WHAT IS NEEDED :: Please print nothing but the lines from the one with "(460, 290) = (296, 340): purple" to the last line of the records below, and omit pictures.

-------- THE DATA --------

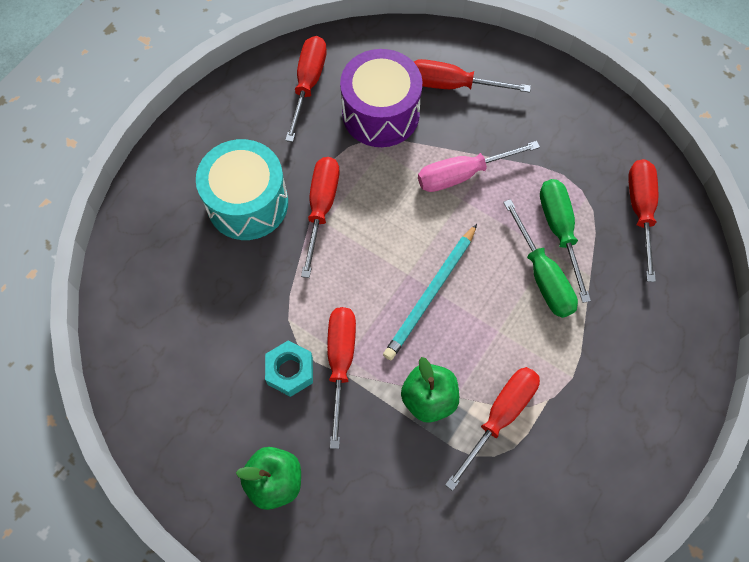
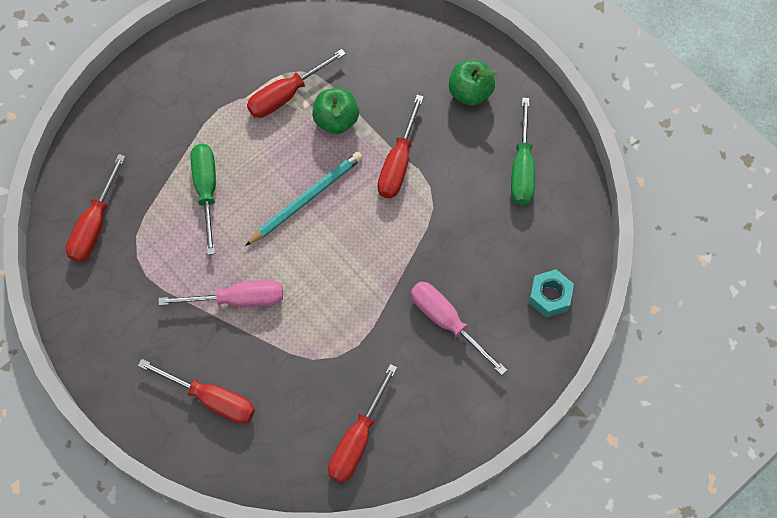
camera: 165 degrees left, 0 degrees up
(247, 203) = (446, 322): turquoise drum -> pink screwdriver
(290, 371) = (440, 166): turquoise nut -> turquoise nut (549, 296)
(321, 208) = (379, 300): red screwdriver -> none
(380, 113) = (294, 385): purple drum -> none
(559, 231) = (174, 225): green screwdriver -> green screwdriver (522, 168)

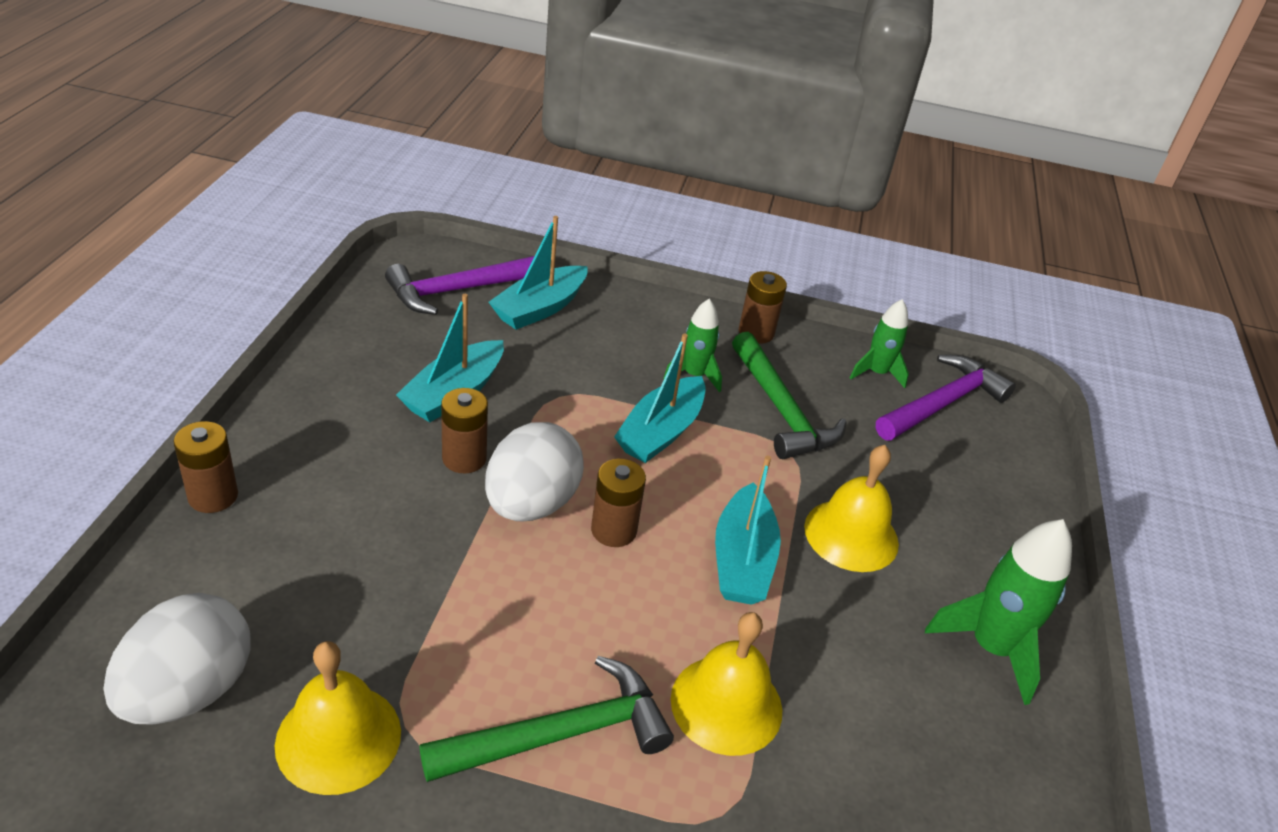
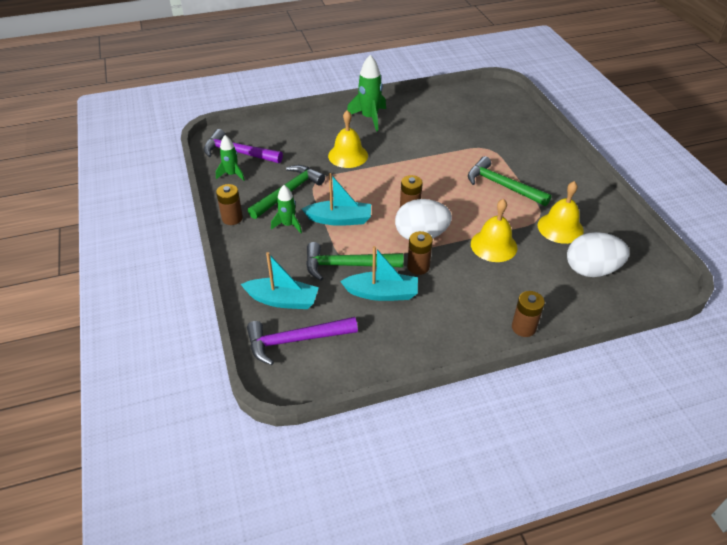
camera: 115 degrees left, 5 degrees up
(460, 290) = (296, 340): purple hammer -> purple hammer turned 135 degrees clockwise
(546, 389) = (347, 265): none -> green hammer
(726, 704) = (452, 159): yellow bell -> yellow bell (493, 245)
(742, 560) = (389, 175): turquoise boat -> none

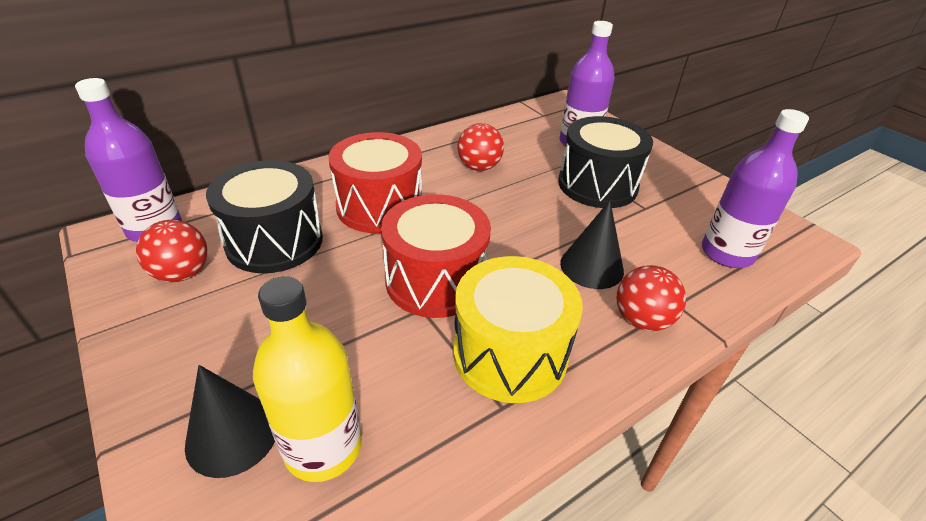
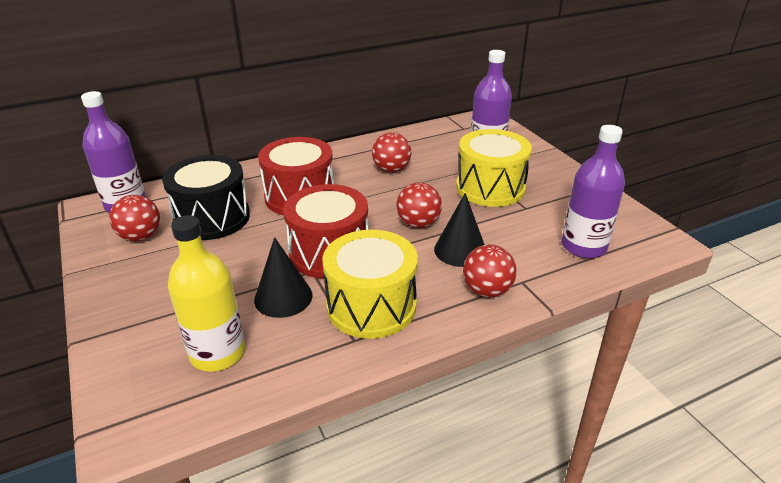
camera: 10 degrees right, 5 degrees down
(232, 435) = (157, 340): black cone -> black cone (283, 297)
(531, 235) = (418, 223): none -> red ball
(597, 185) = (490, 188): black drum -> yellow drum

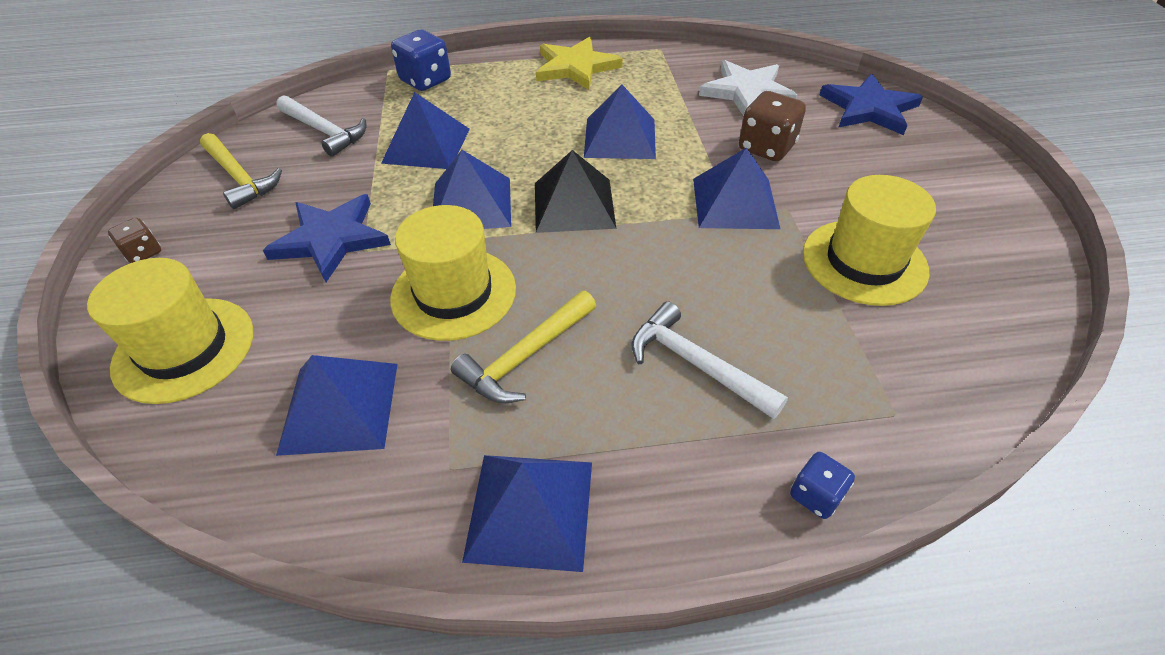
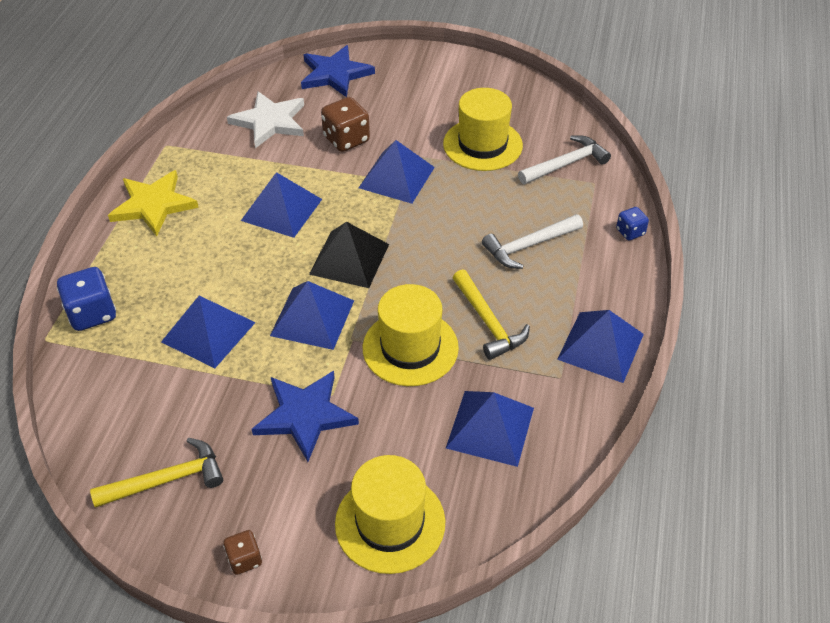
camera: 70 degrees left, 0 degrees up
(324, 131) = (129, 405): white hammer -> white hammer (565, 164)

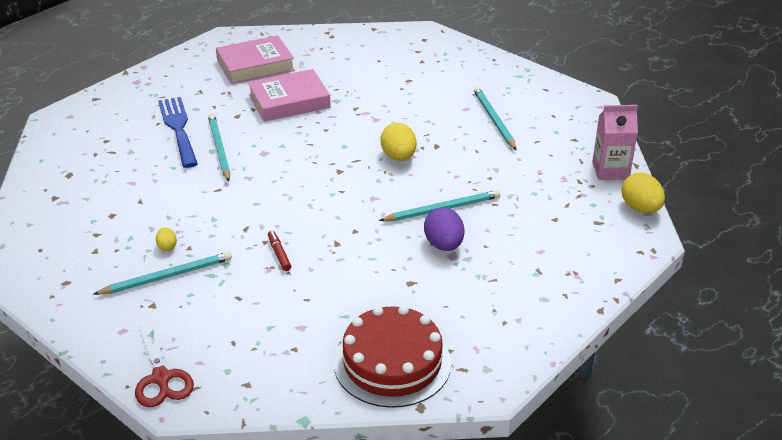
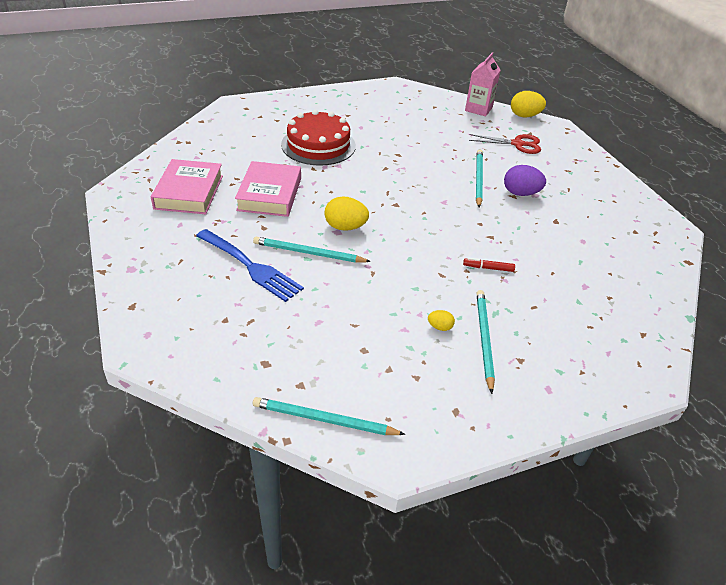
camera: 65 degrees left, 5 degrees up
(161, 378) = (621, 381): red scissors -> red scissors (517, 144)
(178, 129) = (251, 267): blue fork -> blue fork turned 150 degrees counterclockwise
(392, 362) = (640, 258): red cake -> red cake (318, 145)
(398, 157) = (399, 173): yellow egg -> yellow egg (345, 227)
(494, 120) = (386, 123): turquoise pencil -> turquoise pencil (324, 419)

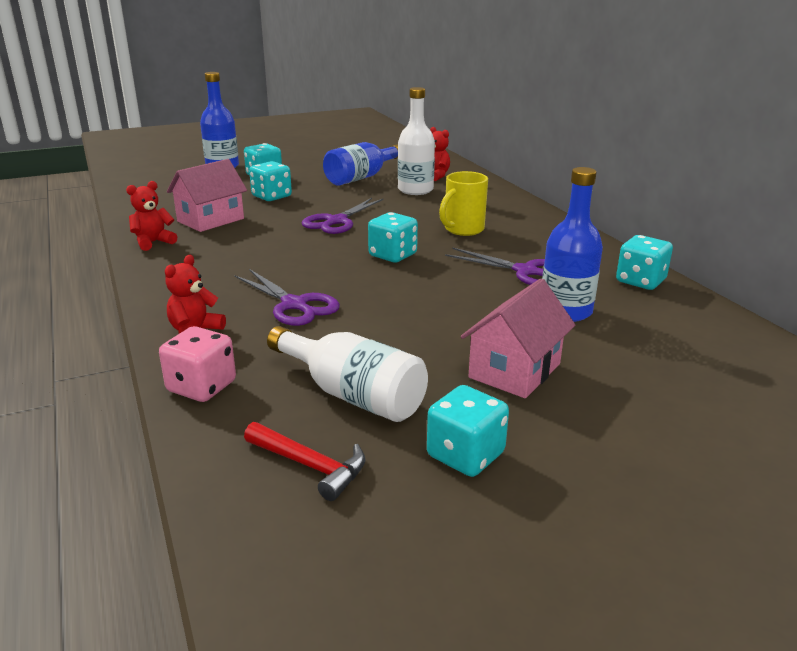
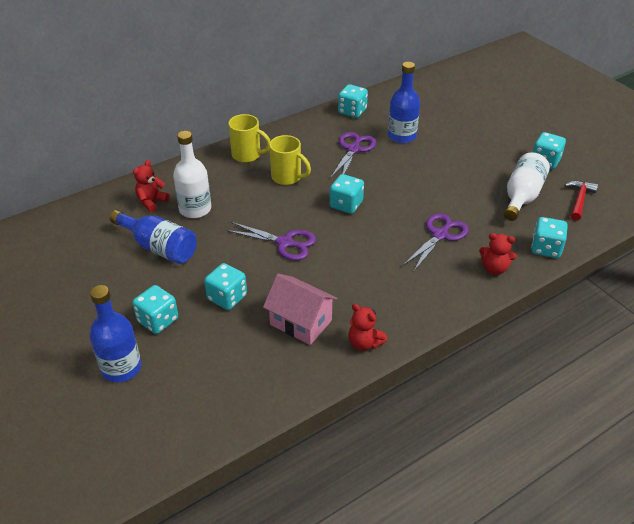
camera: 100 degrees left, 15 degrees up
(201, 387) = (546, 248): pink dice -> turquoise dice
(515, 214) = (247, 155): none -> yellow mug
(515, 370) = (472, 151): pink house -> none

--------

RESPONSE ::
(460, 290) = (296, 340): purple hammer -> purple hammer turned 135 degrees clockwise
(546, 389) = (347, 265): none -> green hammer
(726, 704) = (452, 159): yellow bell -> yellow bell (493, 245)
(742, 560) = (389, 175): turquoise boat -> none

camera: 10 degrees right, 5 degrees down
(232, 435) = (157, 340): black cone -> black cone (283, 297)
(531, 235) = (418, 223): none -> red ball
(597, 185) = (490, 188): black drum -> yellow drum

camera: 70 degrees left, 0 degrees up
(324, 131) = (129, 405): white hammer -> white hammer (565, 164)

camera: 65 degrees left, 5 degrees up
(161, 378) = (621, 381): red scissors -> red scissors (517, 144)
(178, 129) = (251, 267): blue fork -> blue fork turned 150 degrees counterclockwise
(392, 362) = (640, 258): red cake -> red cake (318, 145)
(398, 157) = (399, 173): yellow egg -> yellow egg (345, 227)
(494, 120) = (386, 123): turquoise pencil -> turquoise pencil (324, 419)

camera: 100 degrees left, 15 degrees up
(201, 387) = (546, 248): pink dice -> turquoise dice
(515, 214) = (247, 155): none -> yellow mug
(515, 370) = (472, 151): pink house -> none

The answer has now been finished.